Start of Block
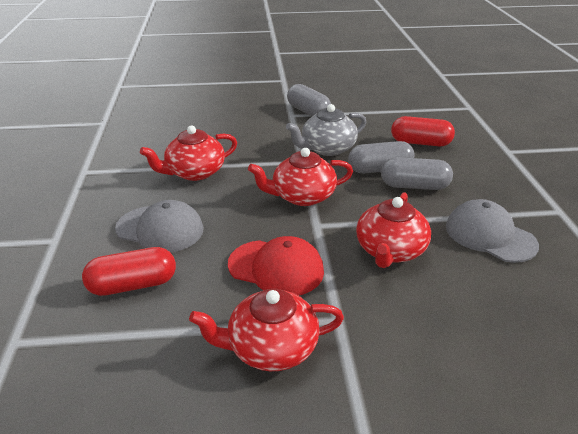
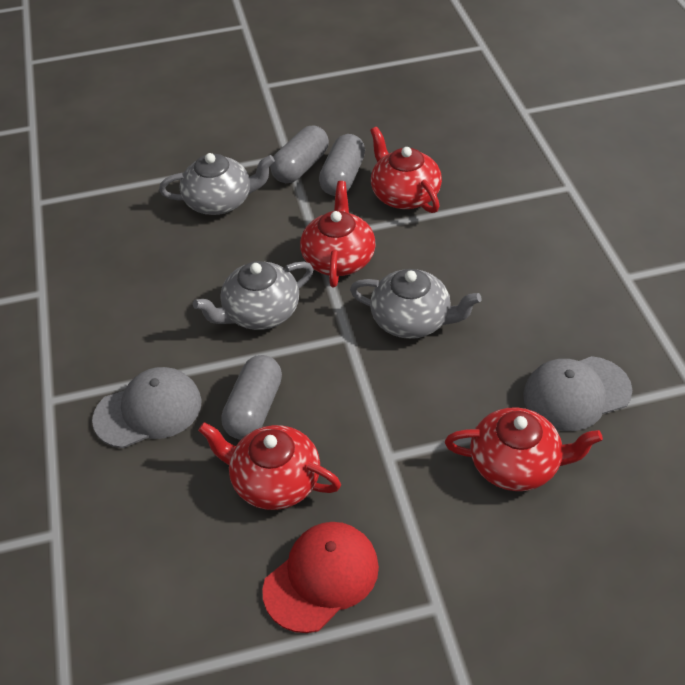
grey teapot: 1 -> 3
red capsule: 2 -> 0

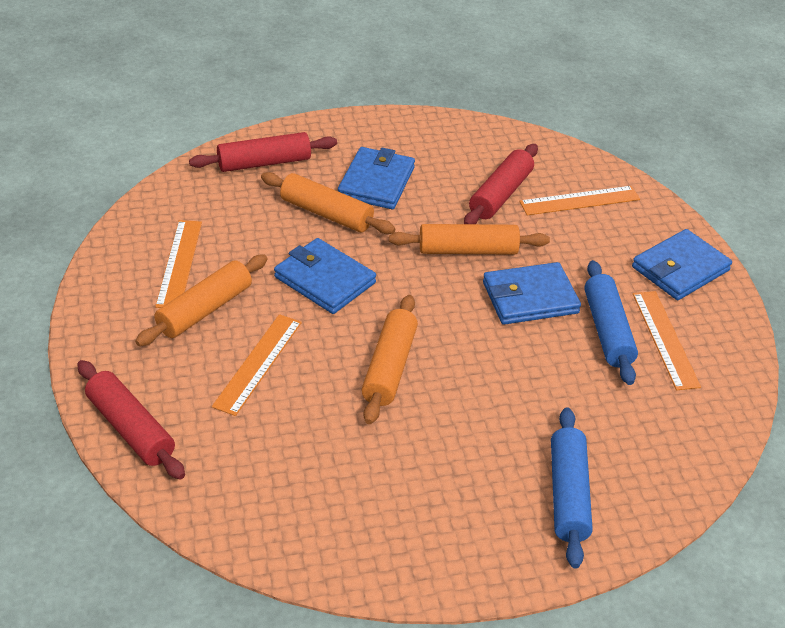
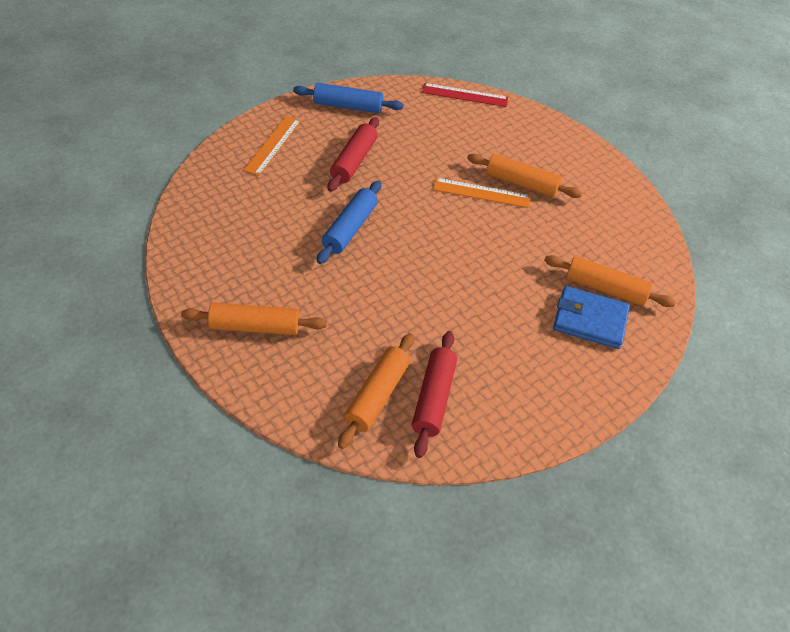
blue wallet: 4 -> 1
orange ruler: 4 -> 2
red rolling pin: 3 -> 2
red ruler: 0 -> 1

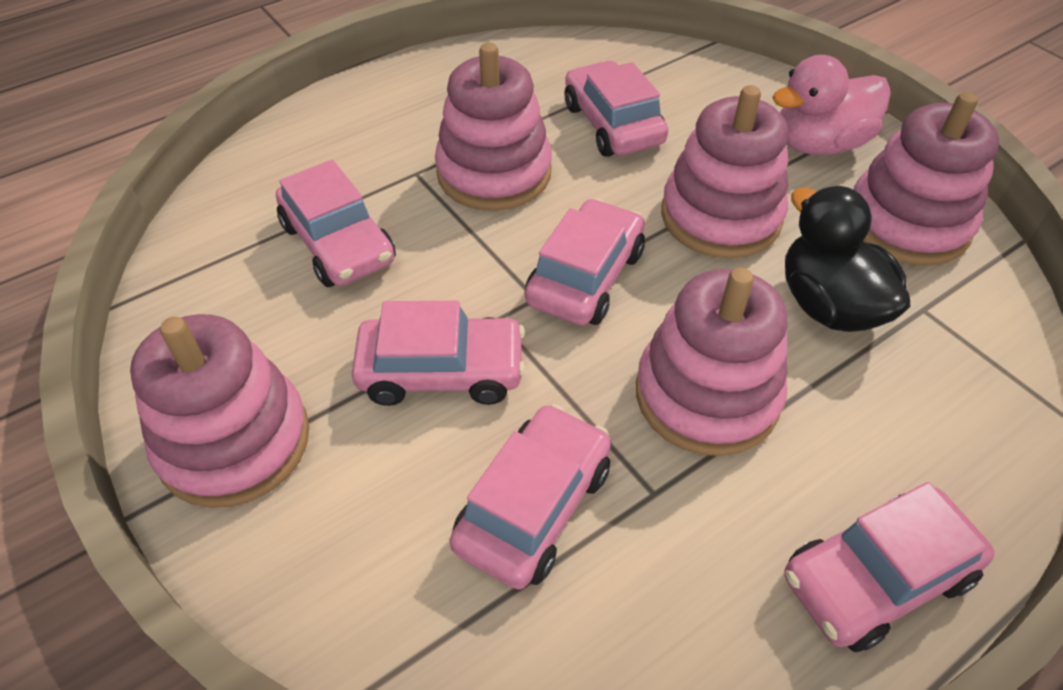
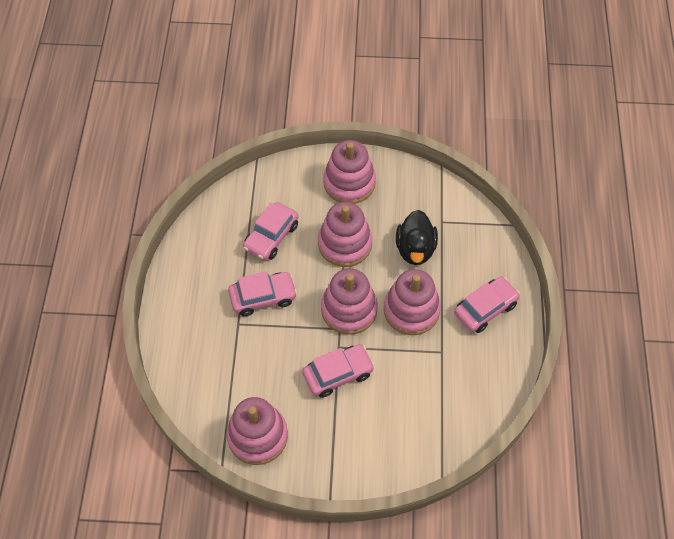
pink car: 6 -> 4
pink duck: 1 -> 0

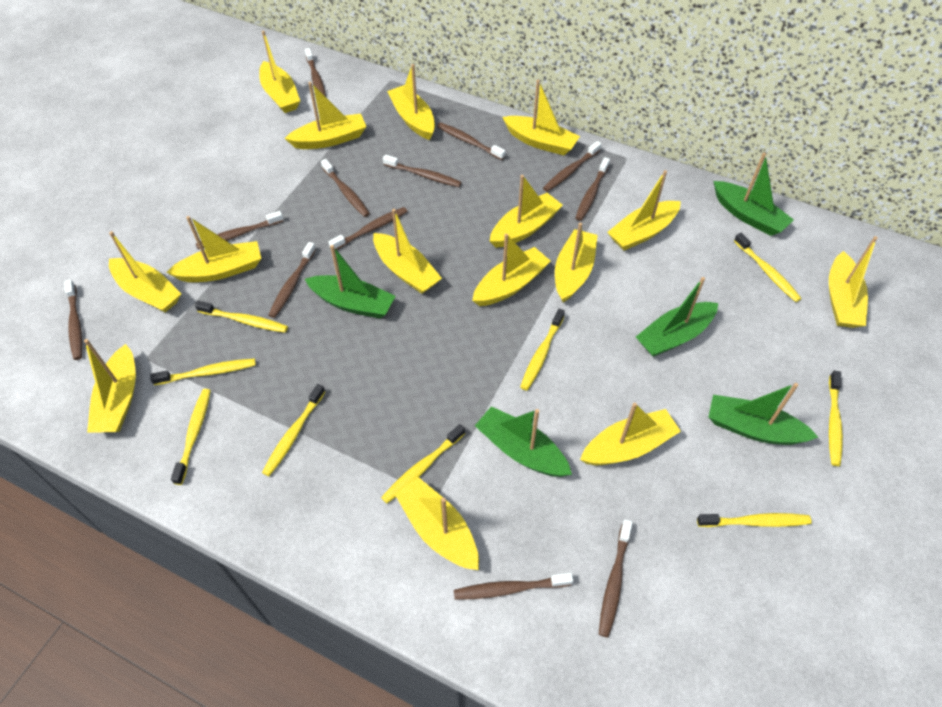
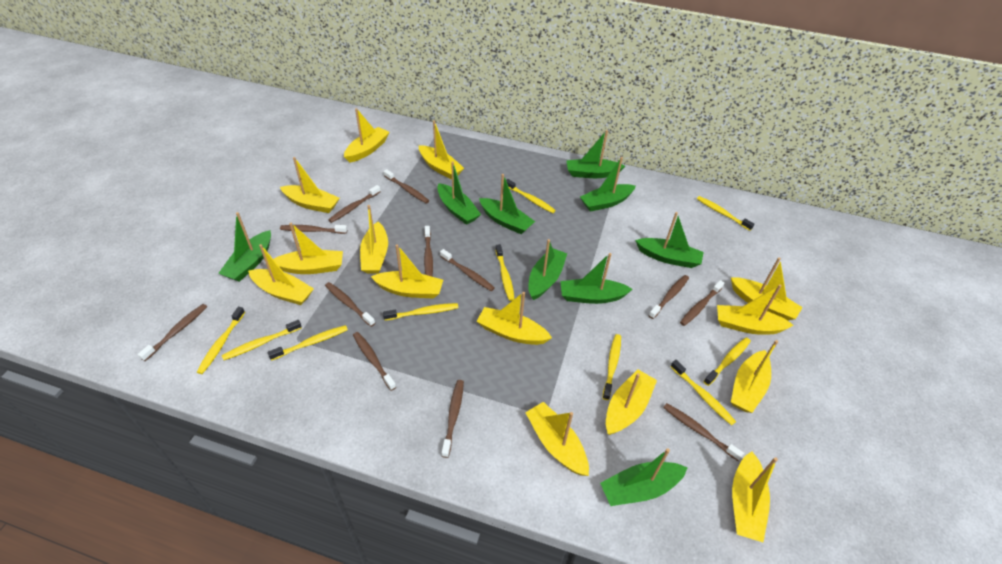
green boat: 5 -> 9
yellow boat: 15 -> 14
yellow toothbrush: 9 -> 10

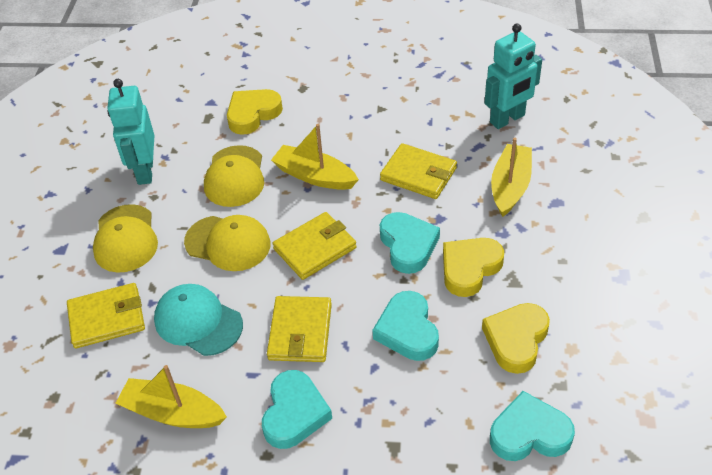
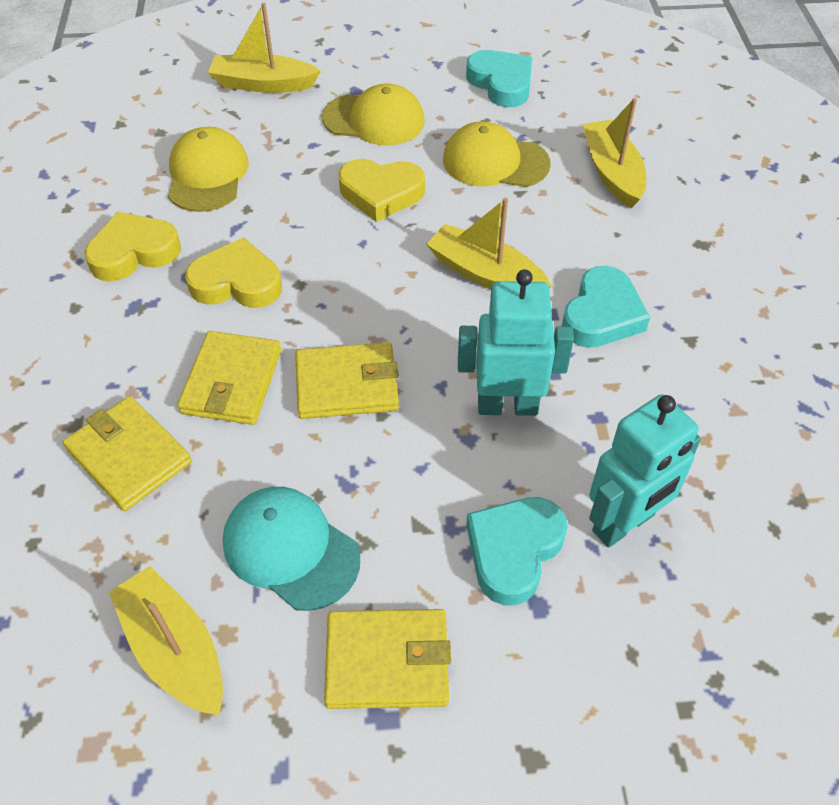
turquoise heart: 4 -> 3
yellow boat: 3 -> 4

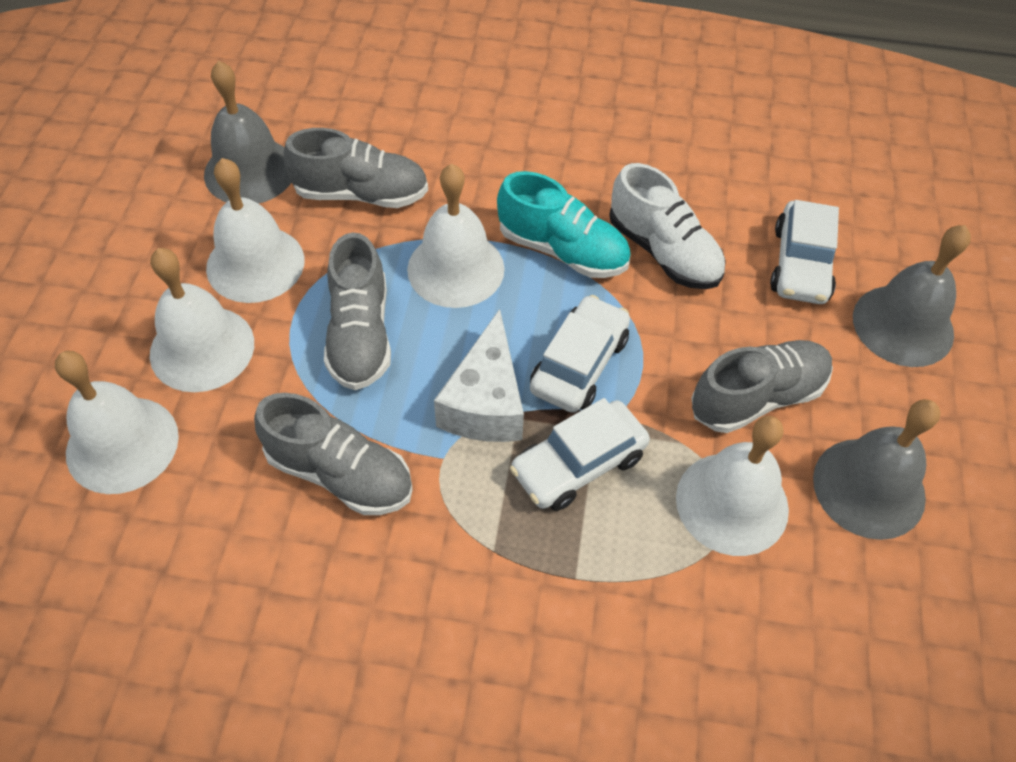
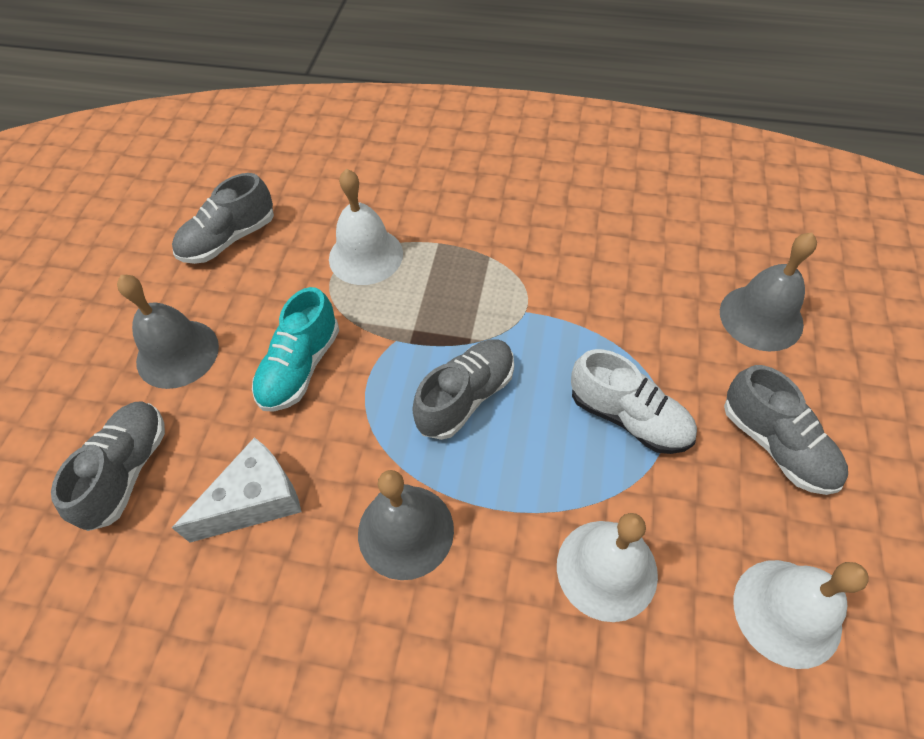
white bell: 5 -> 3
white car: 3 -> 0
End of Block
**What this task involves**
Take the lines from the one holding "pink duck: 1 -> 0" through the last line of the data above and copy them exactly, both ends included, omitting all pictures.

**Reply to the exercise**
pink duck: 1 -> 0

green boat: 5 -> 9
yellow boat: 15 -> 14
yellow toothbrush: 9 -> 10

turquoise heart: 4 -> 3
yellow boat: 3 -> 4

white bell: 5 -> 3
white car: 3 -> 0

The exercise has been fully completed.